◆ PROVIDED ENTRIES:
BEGIN
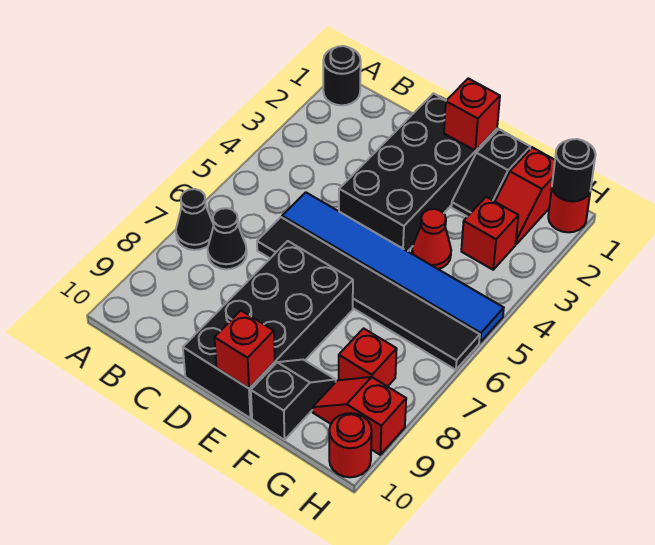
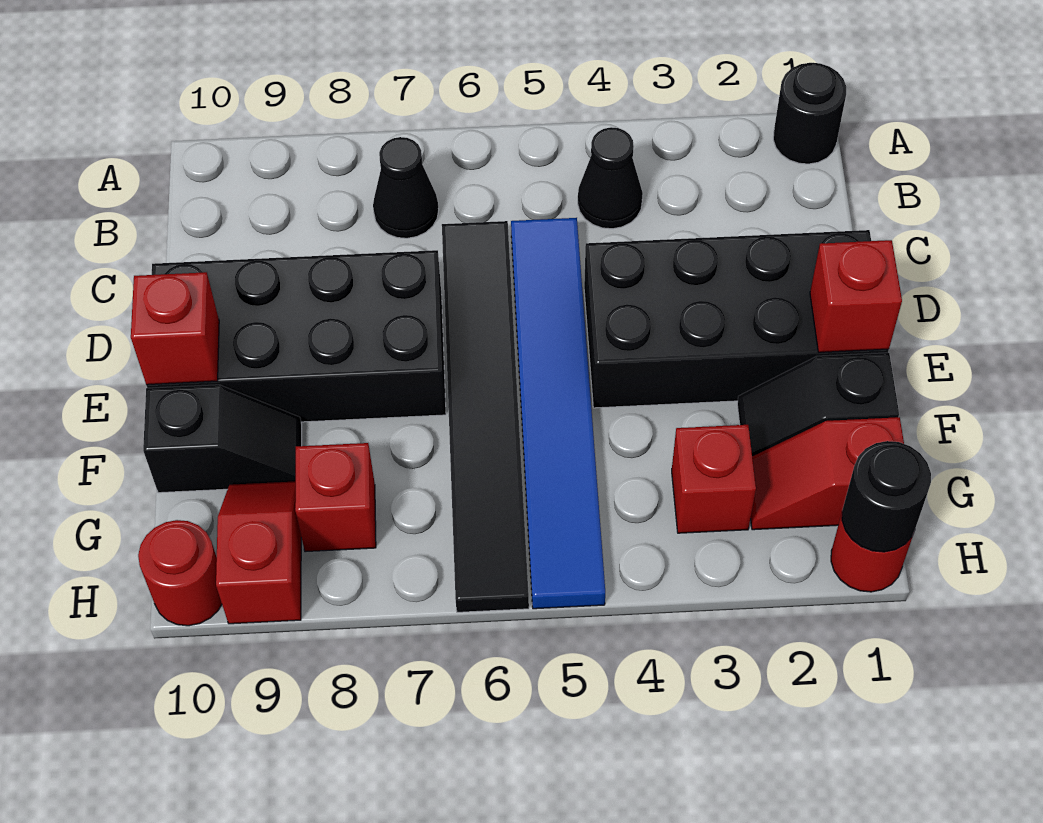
black cone A7 level 1 -> black cone B4 level 1
red cone F4 level 1 -> none

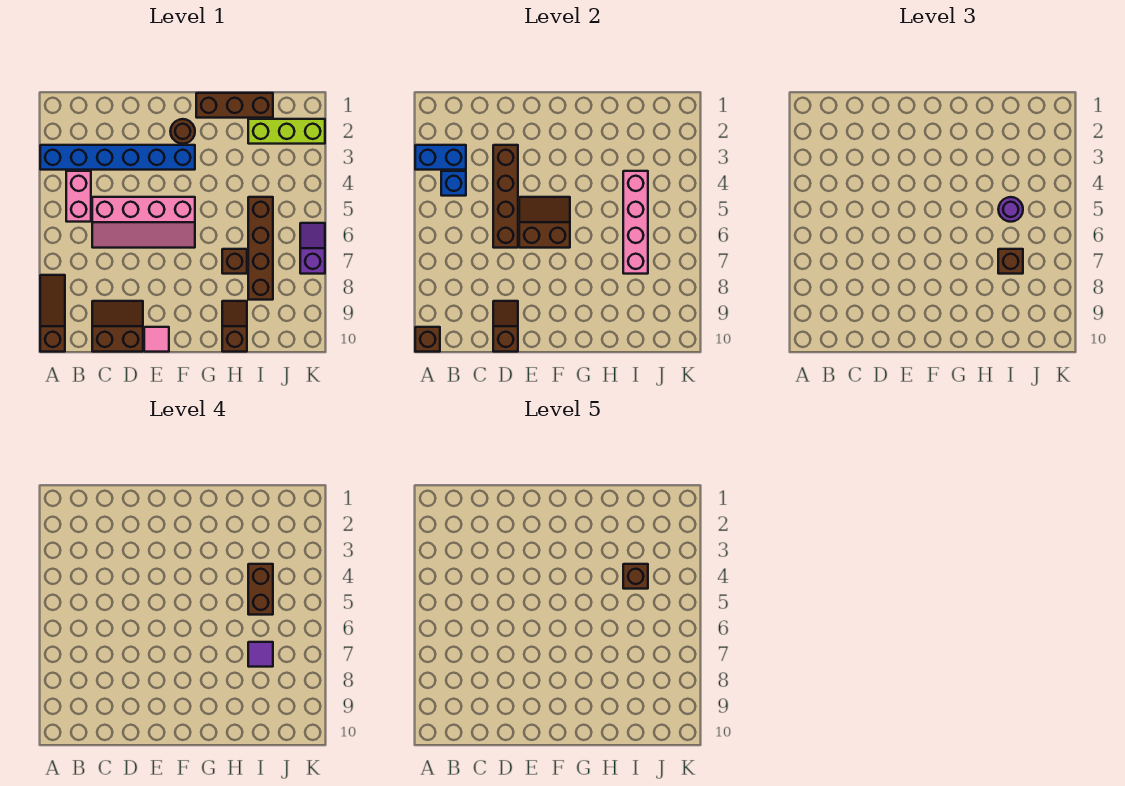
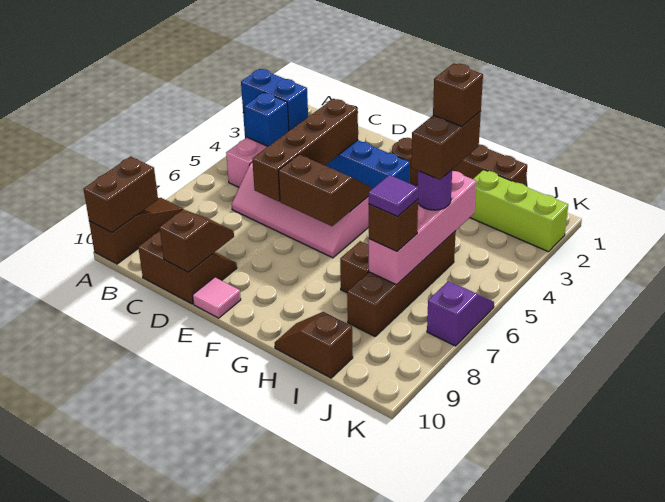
brown brick A10 level 2 -> brown brick A9:A10 level 2
brown slope H9:H10 level 1 top 10 -> brown slope H10:I10 level 1 top I

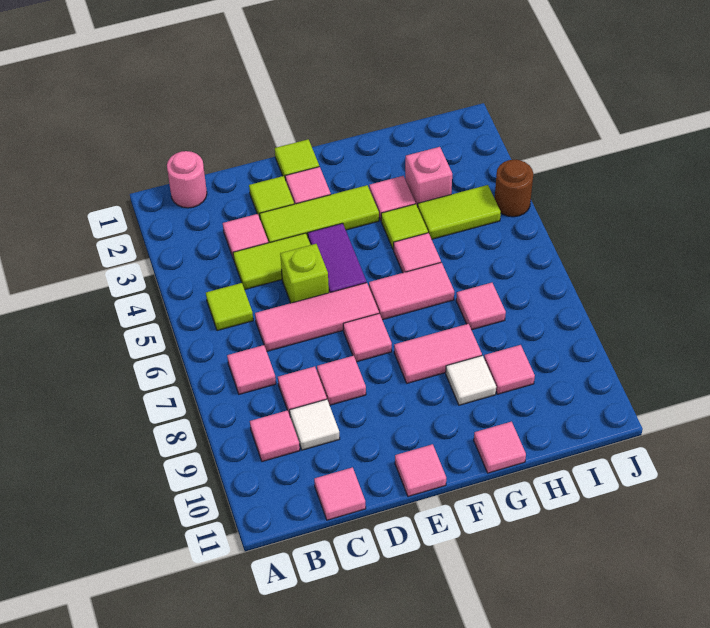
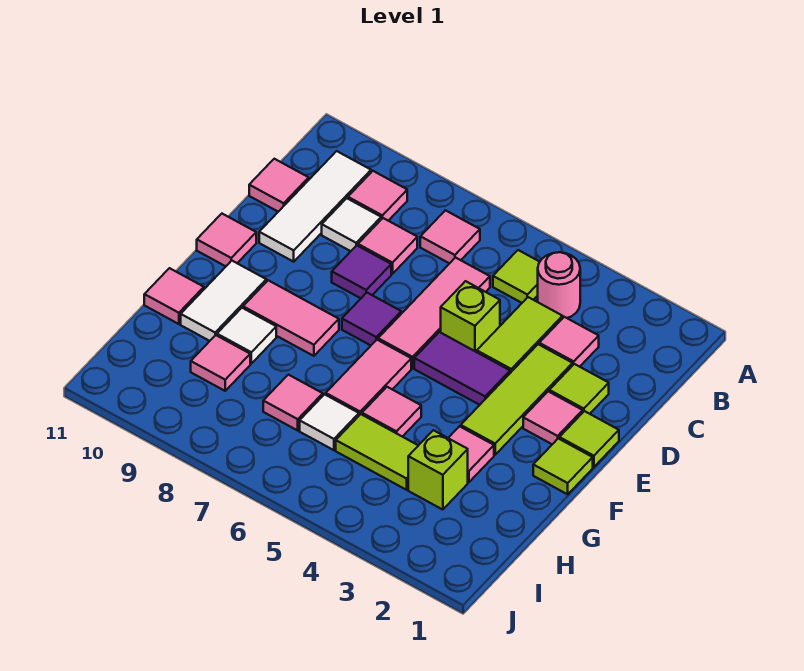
pink round brick B1 level 1 -> pink round brick B4 level 1
none -> white tile B10:D10 level 1
pink tile D8 level 1 -> purple tile D8 level 1
pink tile E7 level 1 -> purple tile E7 level 1
pink tile F8:G8 level 1 -> pink tile F8:F9 level 1
none -> white tile F10:G10 level 1
lime tile G4 level 1 -> lime tile F1 level 1
pink brick H3 level 1 -> lime brick H3 level 1
lime tile H4:I4 level 1 -> lime tile H4:H5 level 1
none -> white tile H6 level 1
brown round brick J4 level 1 -> none

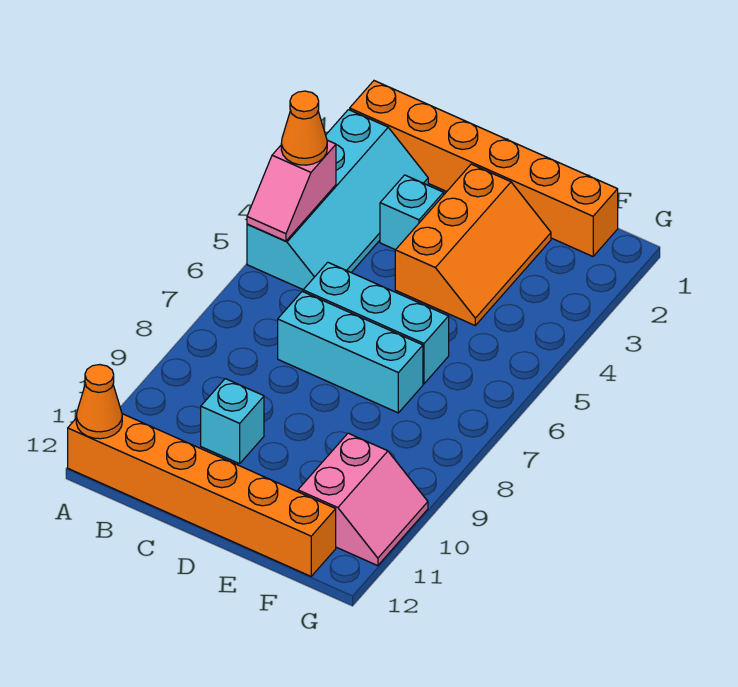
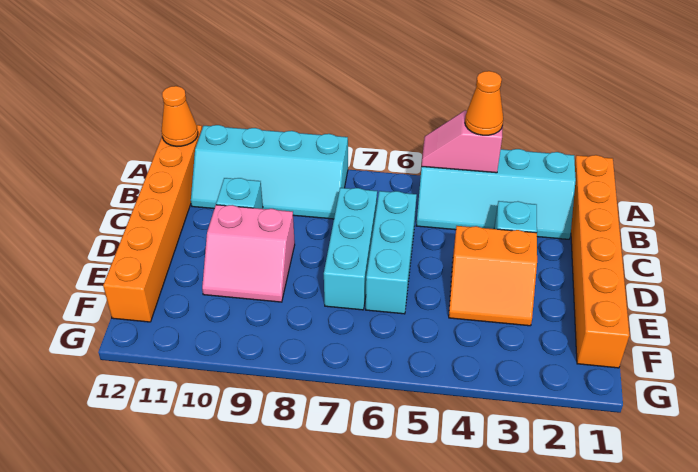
none -> cyan slope A8:B11 level 1 top A
orange slope D2:E4 level 1 top D -> orange slope D3:E4 level 1 top D
pink slope F10:G11 level 1 top F -> pink slope D9:E10 level 1 top D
END
◆ PROBLEM TO SOLVE: What you return should consist solely of the lines from the one containing "orange slope D2:E4" through the end of the entries above, reproduced exactly.

◆ SOLUTION BELOW:
orange slope D2:E4 level 1 top D -> orange slope D3:E4 level 1 top D
pink slope F10:G11 level 1 top F -> pink slope D9:E10 level 1 top D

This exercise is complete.